Saved data entries –
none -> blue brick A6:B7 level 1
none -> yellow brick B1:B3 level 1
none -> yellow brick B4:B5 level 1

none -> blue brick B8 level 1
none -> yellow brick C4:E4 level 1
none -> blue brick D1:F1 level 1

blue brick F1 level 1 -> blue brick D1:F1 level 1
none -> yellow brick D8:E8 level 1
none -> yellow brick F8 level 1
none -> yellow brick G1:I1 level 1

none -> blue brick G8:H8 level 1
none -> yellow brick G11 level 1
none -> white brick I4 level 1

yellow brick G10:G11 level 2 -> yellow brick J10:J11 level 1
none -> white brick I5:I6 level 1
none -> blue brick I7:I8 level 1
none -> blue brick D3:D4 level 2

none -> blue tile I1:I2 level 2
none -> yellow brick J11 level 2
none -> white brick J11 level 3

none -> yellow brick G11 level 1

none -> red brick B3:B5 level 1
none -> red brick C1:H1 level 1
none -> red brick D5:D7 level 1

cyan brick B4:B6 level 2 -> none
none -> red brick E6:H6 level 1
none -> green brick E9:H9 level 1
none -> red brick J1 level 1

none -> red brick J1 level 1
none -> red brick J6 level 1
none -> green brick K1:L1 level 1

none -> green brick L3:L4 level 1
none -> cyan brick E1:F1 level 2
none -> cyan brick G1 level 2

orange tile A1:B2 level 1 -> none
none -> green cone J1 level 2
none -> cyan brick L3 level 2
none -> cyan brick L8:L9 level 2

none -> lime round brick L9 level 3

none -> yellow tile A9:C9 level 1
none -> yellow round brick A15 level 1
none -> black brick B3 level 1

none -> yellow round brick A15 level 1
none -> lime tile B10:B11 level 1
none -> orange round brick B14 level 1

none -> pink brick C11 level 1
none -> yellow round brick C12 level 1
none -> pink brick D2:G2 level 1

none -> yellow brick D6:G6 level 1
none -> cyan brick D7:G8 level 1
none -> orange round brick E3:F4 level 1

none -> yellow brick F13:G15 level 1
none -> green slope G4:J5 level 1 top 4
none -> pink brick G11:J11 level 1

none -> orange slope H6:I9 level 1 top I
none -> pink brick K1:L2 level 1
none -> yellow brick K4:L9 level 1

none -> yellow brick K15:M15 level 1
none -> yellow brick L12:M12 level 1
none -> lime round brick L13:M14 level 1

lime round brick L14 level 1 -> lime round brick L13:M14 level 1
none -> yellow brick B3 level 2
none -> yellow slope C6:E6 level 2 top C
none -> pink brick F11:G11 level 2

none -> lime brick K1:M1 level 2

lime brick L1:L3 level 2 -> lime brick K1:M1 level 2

Directions – From the first line to the last, transcribe the data exactly.

Solved problem –
none -> blue brick A6:B7 level 1
none -> yellow brick B1:B3 level 1
none -> yellow brick B4:B5 level 1

none -> blue brick B8 level 1
none -> yellow brick C4:E4 level 1
none -> blue brick D1:F1 level 1

blue brick F1 level 1 -> blue brick D1:F1 level 1
none -> yellow brick D8:E8 level 1
none -> yellow brick F8 level 1
none -> yellow brick G1:I1 level 1

none -> blue brick G8:H8 level 1
none -> yellow brick G11 level 1
none -> white brick I4 level 1

yellow brick G10:G11 level 2 -> yellow brick J10:J11 level 1
none -> white brick I5:I6 level 1
none -> blue brick I7:I8 level 1
none -> blue brick D3:D4 level 2

none -> blue tile I1:I2 level 2
none -> yellow brick J11 level 2
none -> white brick J11 level 3

none -> yellow brick G11 level 1

none -> red brick B3:B5 level 1
none -> red brick C1:H1 level 1
none -> red brick D5:D7 level 1

cyan brick B4:B6 level 2 -> none
none -> red brick E6:H6 level 1
none -> green brick E9:H9 level 1
none -> red brick J1 level 1

none -> red brick J1 level 1
none -> red brick J6 level 1
none -> green brick K1:L1 level 1

none -> green brick L3:L4 level 1
none -> cyan brick E1:F1 level 2
none -> cyan brick G1 level 2

orange tile A1:B2 level 1 -> none
none -> green cone J1 level 2
none -> cyan brick L3 level 2
none -> cyan brick L8:L9 level 2

none -> lime round brick L9 level 3

none -> yellow tile A9:C9 level 1
none -> yellow round brick A15 level 1
none -> black brick B3 level 1

none -> yellow round brick A15 level 1
none -> lime tile B10:B11 level 1
none -> orange round brick B14 level 1

none -> pink brick C11 level 1
none -> yellow round brick C12 level 1
none -> pink brick D2:G2 level 1

none -> yellow brick D6:G6 level 1
none -> cyan brick D7:G8 level 1
none -> orange round brick E3:F4 level 1

none -> yellow brick F13:G15 level 1
none -> green slope G4:J5 level 1 top 4
none -> pink brick G11:J11 level 1

none -> orange slope H6:I9 level 1 top I
none -> pink brick K1:L2 level 1
none -> yellow brick K4:L9 level 1

none -> yellow brick K15:M15 level 1
none -> yellow brick L12:M12 level 1
none -> lime round brick L13:M14 level 1

lime round brick L14 level 1 -> lime round brick L13:M14 level 1
none -> yellow brick B3 level 2
none -> yellow slope C6:E6 level 2 top C
none -> pink brick F11:G11 level 2

none -> lime brick K1:M1 level 2

lime brick L1:L3 level 2 -> lime brick K1:M1 level 2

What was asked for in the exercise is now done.